• **Task prompt**: Rewrite all the records below as one numbered list of their lines. Skip blank lines and leave out the picture markers.

--- begin Exercise inputs ---

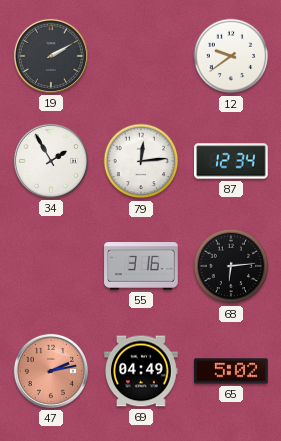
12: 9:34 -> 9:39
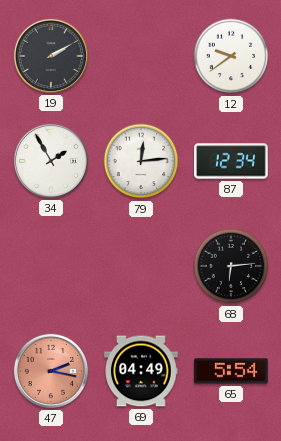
55: 3:16 -> none
47: 2:13 -> 2:17
65: 5:02 -> 5:54
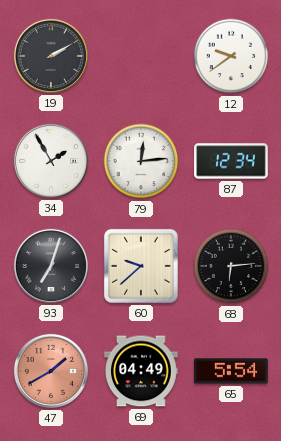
93: none -> 7:03
60: none -> 9:38
47: 2:17 -> 1:40
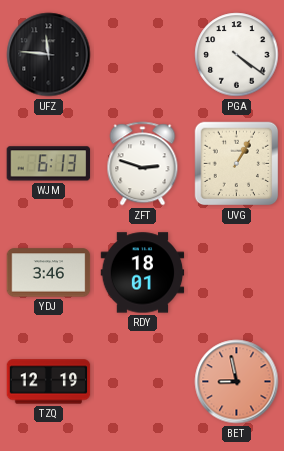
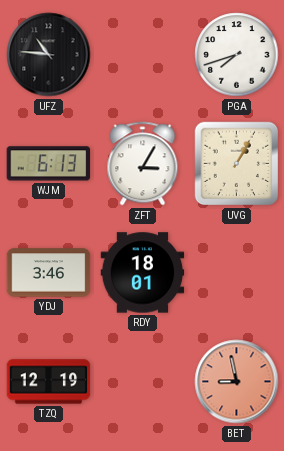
UFZ: 11:46 -> 10:46
PGA: 4:21 -> 7:42
ZFT: 2:48 -> 3:05
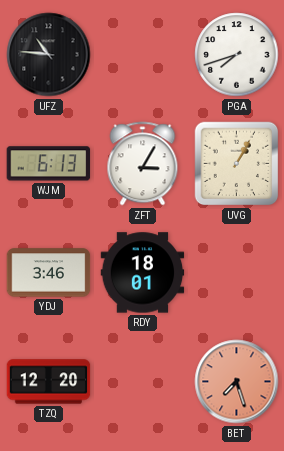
TZQ: 12:19 -> 12:20
BET: 8:58 -> 7:27
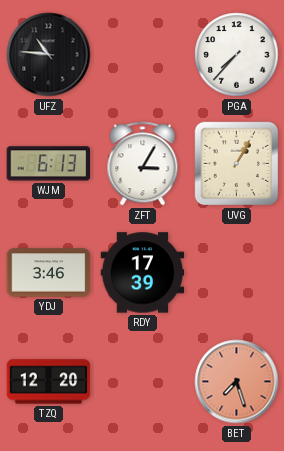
PGA: 7:42 -> 7:37
RDY: 18:01 -> 17:39
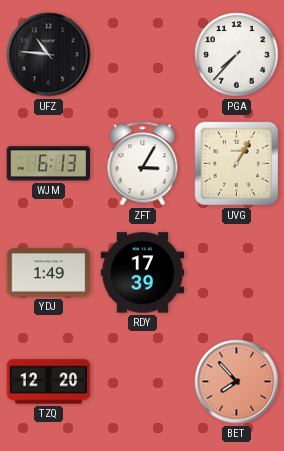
YDJ: 3:46 -> 1:49
BET: 7:27 -> 7:53
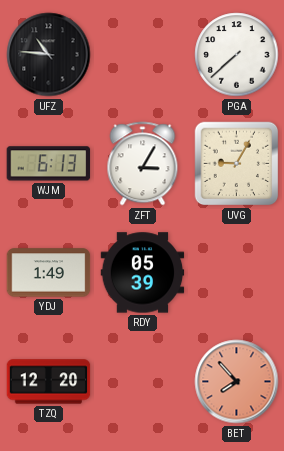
PGA: 7:37 -> 7:38
UVG: 1:05 -> 9:05
RDY: 17:39 -> 05:39
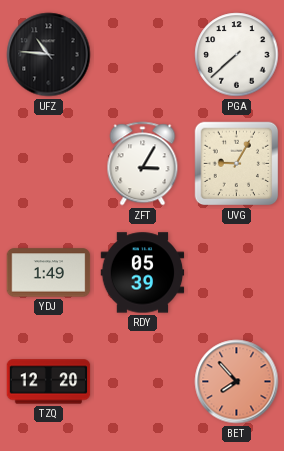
WJM: 6:13 -> none
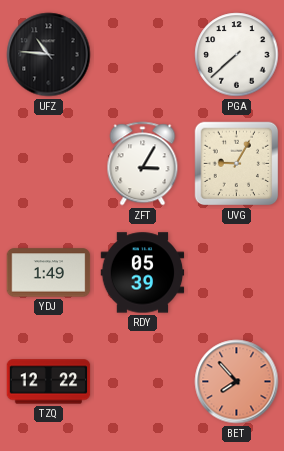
TZQ: 12:20 -> 12:22
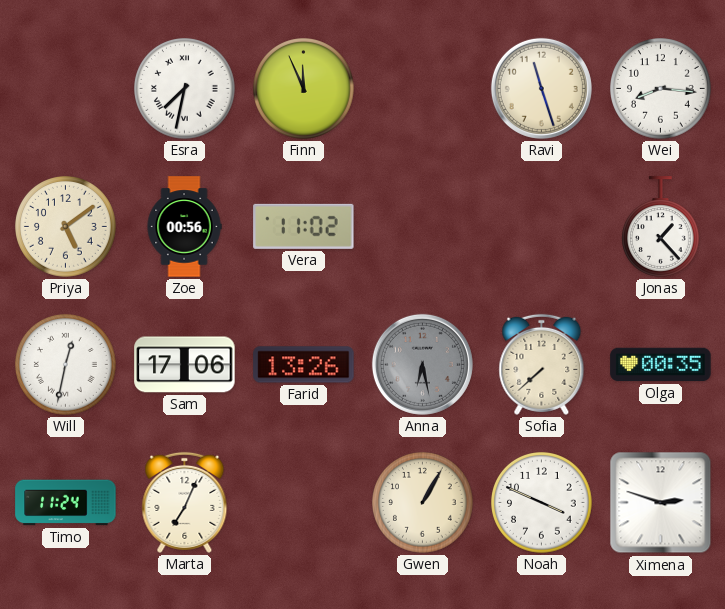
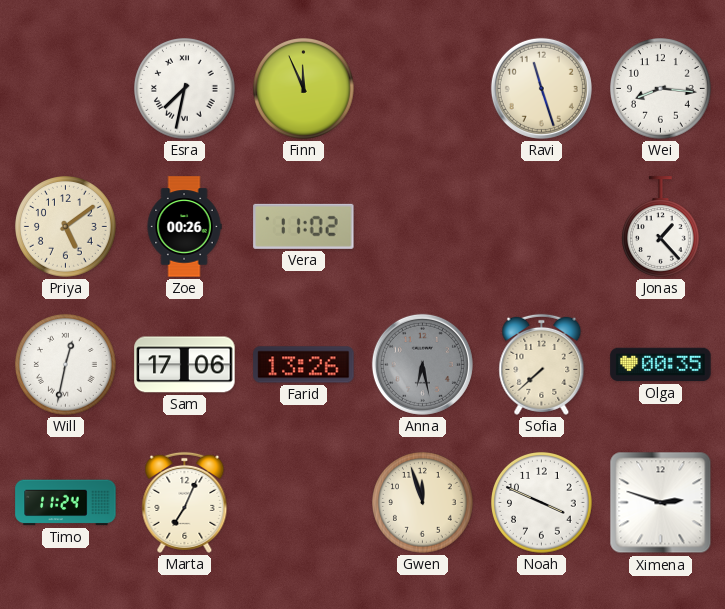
Zoe: 00:56 -> 00:26
Gwen: 1:05 -> 11:57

--- end Exercise inputs ---

• **Response to this task**:
1. 12: 9:34 -> 9:39
2. 55: 3:16 -> none
3. 47: 2:13 -> 2:17
4. 65: 5:02 -> 5:54
5. 93: none -> 7:03
6. 60: none -> 9:38
7. 47: 2:17 -> 1:40
8. UFZ: 11:46 -> 10:46
9. PGA: 4:21 -> 7:42
10. ZFT: 2:48 -> 3:05
11. TZQ: 12:19 -> 12:20
12. BET: 8:58 -> 7:27
13. PGA: 7:42 -> 7:37
14. RDY: 18:01 -> 17:39
15. YDJ: 3:46 -> 1:49
16. BET: 7:27 -> 7:53
17. PGA: 7:37 -> 7:38
18. UVG: 1:05 -> 9:05
19. RDY: 17:39 -> 05:39
20. WJM: 6:13 -> none
21. TZQ: 12:20 -> 12:22
22. Zoe: 00:56 -> 00:26
23. Gwen: 1:05 -> 11:57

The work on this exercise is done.